TASK: What is the number of lines in these entries that include "bottle"? Write that number and no other text.

THE DATA:
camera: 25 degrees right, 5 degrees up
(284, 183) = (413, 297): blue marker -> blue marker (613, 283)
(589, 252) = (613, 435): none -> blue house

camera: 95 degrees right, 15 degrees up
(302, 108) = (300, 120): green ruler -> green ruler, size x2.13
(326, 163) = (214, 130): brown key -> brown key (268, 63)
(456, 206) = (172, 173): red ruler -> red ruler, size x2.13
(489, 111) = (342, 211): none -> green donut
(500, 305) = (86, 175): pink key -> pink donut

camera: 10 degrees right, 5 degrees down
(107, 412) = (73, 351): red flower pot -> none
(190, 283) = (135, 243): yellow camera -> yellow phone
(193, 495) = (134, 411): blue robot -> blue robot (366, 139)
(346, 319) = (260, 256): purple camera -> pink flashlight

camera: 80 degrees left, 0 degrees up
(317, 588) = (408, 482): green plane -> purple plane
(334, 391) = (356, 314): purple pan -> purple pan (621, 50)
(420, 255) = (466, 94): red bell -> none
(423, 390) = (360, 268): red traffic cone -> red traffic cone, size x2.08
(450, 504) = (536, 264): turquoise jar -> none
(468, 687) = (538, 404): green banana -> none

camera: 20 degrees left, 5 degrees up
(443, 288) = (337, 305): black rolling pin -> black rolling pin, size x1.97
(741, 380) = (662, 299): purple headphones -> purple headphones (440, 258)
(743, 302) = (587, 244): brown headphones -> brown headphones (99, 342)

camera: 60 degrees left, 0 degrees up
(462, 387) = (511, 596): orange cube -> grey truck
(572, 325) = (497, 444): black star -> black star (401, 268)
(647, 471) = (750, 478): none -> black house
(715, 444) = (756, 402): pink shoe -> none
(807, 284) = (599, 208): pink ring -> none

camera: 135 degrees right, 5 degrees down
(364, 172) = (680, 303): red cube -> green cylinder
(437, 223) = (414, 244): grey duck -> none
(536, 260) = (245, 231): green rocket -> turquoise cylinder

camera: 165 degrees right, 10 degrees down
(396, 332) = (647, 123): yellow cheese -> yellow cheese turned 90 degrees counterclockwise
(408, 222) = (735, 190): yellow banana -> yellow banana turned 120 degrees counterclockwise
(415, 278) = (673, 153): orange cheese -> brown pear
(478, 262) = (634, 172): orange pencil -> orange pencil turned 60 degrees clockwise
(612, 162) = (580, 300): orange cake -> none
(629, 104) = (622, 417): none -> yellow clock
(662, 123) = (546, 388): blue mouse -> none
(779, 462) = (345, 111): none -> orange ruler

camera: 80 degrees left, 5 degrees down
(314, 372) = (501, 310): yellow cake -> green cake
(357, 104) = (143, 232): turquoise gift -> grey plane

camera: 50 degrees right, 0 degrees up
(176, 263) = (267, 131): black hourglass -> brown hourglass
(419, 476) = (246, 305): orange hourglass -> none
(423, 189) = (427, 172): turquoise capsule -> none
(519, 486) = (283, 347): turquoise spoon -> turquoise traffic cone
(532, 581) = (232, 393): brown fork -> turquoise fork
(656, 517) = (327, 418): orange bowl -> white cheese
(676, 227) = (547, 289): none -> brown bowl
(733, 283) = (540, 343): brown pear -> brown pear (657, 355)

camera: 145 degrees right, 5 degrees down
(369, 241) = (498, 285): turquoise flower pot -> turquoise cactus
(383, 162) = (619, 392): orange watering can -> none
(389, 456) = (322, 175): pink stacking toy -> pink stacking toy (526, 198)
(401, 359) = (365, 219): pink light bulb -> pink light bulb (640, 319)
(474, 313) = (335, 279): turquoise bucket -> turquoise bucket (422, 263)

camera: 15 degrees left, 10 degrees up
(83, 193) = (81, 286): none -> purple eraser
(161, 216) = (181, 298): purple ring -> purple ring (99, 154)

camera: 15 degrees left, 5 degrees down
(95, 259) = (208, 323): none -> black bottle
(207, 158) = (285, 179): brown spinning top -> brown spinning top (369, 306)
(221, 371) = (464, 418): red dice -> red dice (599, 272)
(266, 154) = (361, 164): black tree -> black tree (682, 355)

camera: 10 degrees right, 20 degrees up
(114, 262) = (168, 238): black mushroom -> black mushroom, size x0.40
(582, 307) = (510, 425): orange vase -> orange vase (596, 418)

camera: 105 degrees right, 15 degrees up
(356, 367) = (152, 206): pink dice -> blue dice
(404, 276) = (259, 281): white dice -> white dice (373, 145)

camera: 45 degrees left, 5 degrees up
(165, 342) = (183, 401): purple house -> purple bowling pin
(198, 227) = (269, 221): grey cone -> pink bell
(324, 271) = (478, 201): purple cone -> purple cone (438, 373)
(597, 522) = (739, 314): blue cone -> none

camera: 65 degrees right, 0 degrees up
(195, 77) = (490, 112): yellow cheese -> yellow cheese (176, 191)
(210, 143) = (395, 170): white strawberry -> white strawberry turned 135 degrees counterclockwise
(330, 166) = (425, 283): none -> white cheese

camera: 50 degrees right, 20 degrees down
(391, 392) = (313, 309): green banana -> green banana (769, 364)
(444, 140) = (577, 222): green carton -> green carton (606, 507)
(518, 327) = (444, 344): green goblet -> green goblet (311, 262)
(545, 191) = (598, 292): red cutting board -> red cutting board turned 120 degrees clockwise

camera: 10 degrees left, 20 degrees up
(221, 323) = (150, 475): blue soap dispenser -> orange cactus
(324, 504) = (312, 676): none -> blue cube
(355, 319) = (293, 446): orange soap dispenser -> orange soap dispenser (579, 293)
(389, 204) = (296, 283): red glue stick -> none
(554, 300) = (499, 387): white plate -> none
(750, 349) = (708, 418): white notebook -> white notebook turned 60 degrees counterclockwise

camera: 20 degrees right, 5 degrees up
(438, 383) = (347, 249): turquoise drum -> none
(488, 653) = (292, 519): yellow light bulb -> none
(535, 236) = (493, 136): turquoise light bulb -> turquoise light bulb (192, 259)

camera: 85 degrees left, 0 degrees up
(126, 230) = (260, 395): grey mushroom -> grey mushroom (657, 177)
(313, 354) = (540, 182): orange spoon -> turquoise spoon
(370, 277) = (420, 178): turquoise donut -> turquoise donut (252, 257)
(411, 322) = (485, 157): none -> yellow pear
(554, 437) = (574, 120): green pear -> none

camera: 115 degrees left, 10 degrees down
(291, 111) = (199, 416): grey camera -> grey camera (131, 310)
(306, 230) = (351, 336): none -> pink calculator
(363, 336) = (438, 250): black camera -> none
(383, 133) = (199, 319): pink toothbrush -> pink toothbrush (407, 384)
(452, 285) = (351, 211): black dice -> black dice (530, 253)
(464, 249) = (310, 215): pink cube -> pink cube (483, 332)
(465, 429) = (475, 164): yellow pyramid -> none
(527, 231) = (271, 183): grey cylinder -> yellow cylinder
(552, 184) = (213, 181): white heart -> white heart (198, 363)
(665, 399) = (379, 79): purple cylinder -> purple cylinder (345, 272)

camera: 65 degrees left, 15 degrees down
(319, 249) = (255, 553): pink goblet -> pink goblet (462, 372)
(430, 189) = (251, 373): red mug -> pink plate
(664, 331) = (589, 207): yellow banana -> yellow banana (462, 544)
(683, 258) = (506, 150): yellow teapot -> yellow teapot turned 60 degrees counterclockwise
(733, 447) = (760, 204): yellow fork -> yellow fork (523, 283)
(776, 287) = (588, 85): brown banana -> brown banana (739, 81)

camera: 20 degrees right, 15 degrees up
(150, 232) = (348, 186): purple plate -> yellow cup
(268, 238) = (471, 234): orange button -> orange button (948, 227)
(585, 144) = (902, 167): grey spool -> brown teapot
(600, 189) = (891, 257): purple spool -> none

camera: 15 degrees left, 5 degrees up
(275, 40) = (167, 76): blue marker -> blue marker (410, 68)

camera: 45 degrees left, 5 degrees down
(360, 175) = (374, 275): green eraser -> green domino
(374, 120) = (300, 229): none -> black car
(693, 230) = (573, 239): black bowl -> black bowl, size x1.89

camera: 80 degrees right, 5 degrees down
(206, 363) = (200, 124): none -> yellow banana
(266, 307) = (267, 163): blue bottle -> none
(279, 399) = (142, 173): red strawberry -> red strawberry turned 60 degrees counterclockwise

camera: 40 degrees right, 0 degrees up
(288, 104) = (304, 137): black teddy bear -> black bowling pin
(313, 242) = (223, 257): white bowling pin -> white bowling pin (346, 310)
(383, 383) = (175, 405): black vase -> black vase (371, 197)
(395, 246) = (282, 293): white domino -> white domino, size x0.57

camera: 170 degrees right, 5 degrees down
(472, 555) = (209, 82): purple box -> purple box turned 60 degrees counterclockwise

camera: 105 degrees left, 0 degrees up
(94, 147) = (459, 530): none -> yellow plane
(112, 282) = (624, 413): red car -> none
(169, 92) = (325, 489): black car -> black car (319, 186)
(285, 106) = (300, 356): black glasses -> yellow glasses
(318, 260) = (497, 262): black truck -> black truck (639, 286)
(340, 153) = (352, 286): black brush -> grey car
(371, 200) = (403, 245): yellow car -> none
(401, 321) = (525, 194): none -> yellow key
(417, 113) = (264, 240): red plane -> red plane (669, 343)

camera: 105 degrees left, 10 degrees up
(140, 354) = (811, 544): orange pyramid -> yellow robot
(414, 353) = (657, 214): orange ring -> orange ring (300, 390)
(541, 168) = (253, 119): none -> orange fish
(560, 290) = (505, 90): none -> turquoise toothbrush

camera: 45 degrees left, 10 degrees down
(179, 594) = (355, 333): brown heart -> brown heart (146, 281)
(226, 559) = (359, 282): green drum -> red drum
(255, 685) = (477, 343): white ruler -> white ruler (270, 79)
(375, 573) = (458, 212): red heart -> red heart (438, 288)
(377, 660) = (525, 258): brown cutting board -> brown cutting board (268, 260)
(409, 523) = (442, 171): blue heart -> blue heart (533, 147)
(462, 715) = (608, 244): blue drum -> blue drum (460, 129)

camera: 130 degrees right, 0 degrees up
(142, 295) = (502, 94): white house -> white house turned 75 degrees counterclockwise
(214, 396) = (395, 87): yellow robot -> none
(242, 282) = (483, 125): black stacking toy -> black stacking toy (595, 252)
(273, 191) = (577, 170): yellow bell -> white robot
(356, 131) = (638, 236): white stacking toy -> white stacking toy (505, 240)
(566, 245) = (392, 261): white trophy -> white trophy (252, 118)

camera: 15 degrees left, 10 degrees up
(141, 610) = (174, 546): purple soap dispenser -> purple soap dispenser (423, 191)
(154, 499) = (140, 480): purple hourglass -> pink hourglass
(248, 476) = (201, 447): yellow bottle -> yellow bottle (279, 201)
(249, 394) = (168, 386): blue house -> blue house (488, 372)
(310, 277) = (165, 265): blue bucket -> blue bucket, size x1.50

COMPLETED TASK: 3